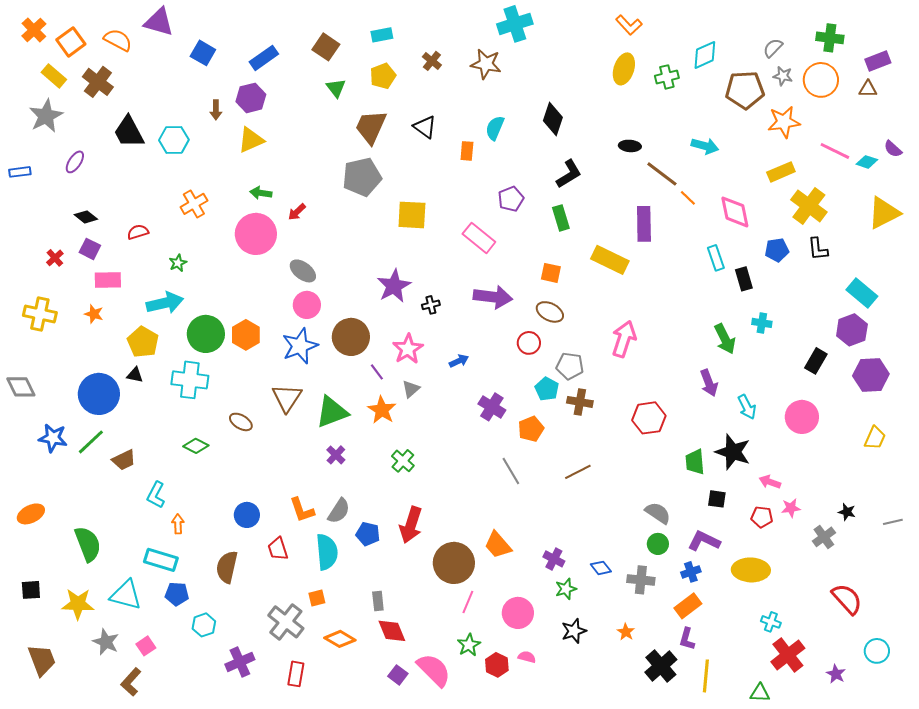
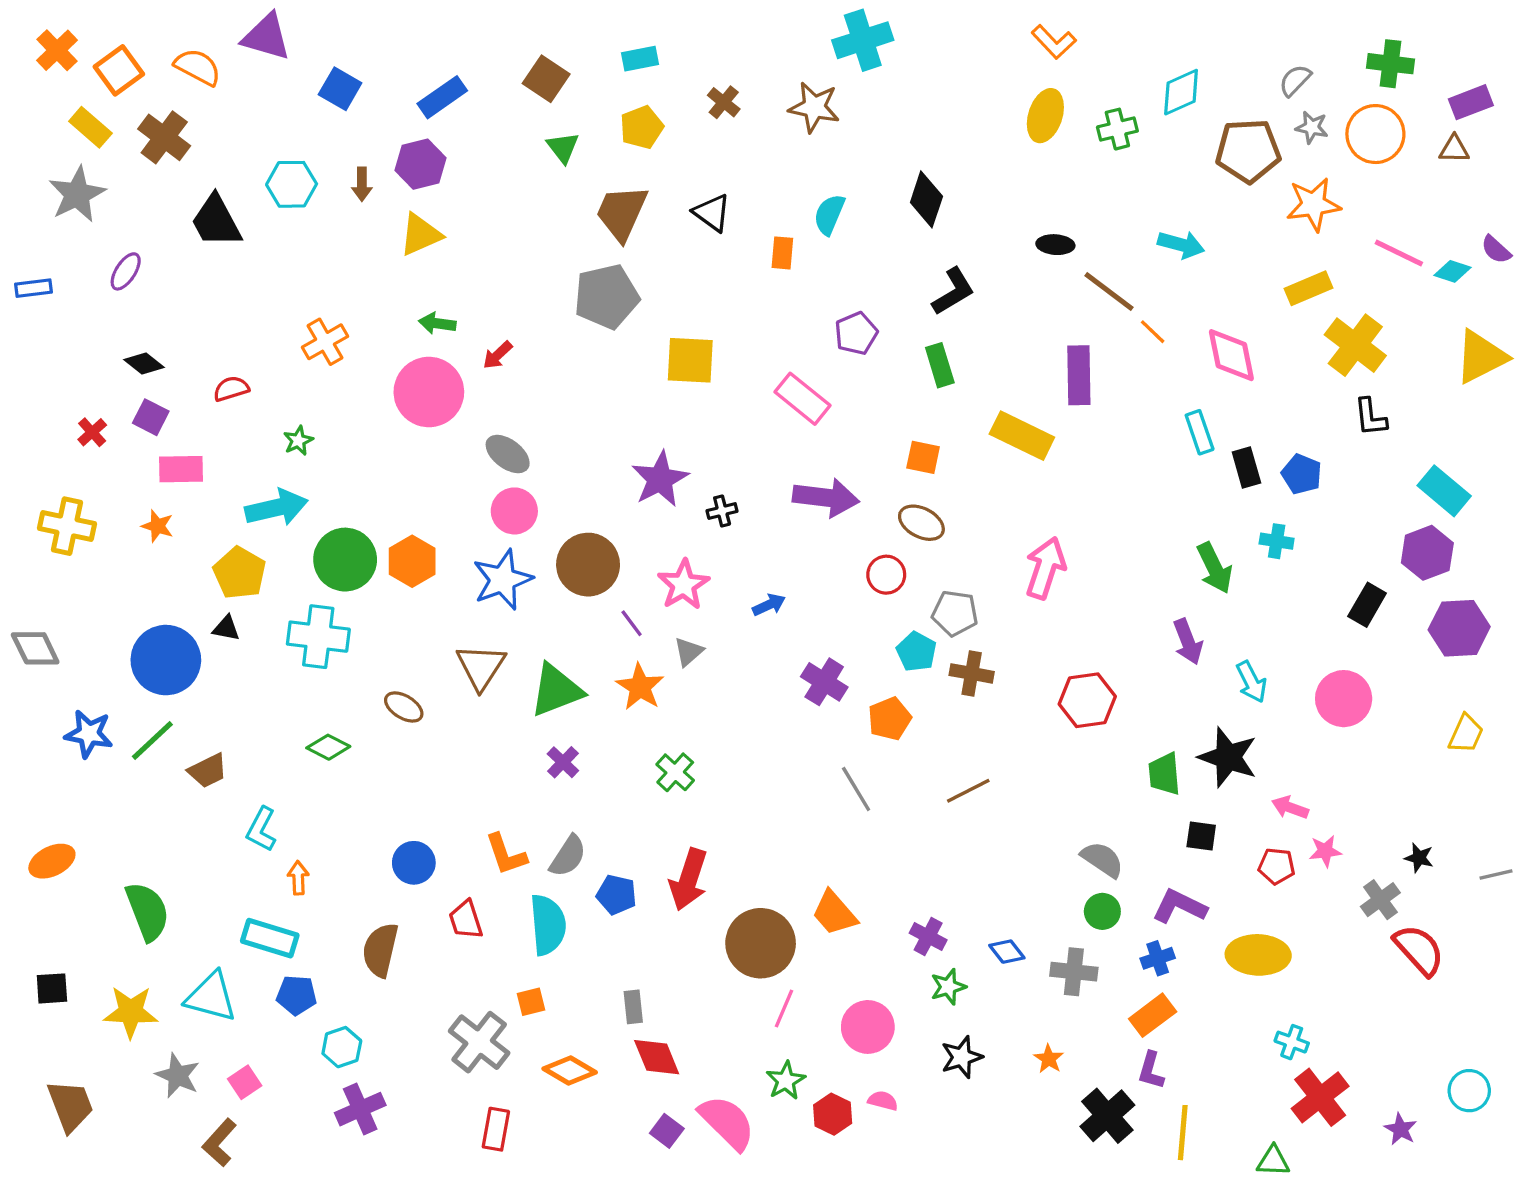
cyan hexagon: (174, 140) -> (292, 184), moved
blue pentagon: (777, 250) -> (1302, 474), moved, turned 30
red semicircle: (847, 599) -> (1419, 950), moved
purple cross: (240, 662) -> (360, 1109), moved

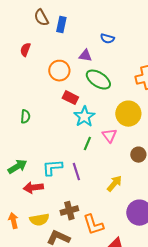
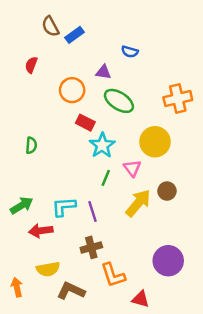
blue rectangle: (61, 25) -> (74, 35), turned 42
yellow arrow: (114, 184) -> (138, 203), moved, size x1.4
brown cross: (69, 211) -> (91, 247), moved
orange arrow: (13, 221) -> (17, 287), moved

• Task prompt: Take every record and copy it word for word, dropping the pictures.

• Problem solution:
cyan hexagon: (174, 140) -> (292, 184), moved
blue pentagon: (777, 250) -> (1302, 474), moved, turned 30
red semicircle: (847, 599) -> (1419, 950), moved
purple cross: (240, 662) -> (360, 1109), moved

blue rectangle: (61, 25) -> (74, 35), turned 42
yellow arrow: (114, 184) -> (138, 203), moved, size x1.4
brown cross: (69, 211) -> (91, 247), moved
orange arrow: (13, 221) -> (17, 287), moved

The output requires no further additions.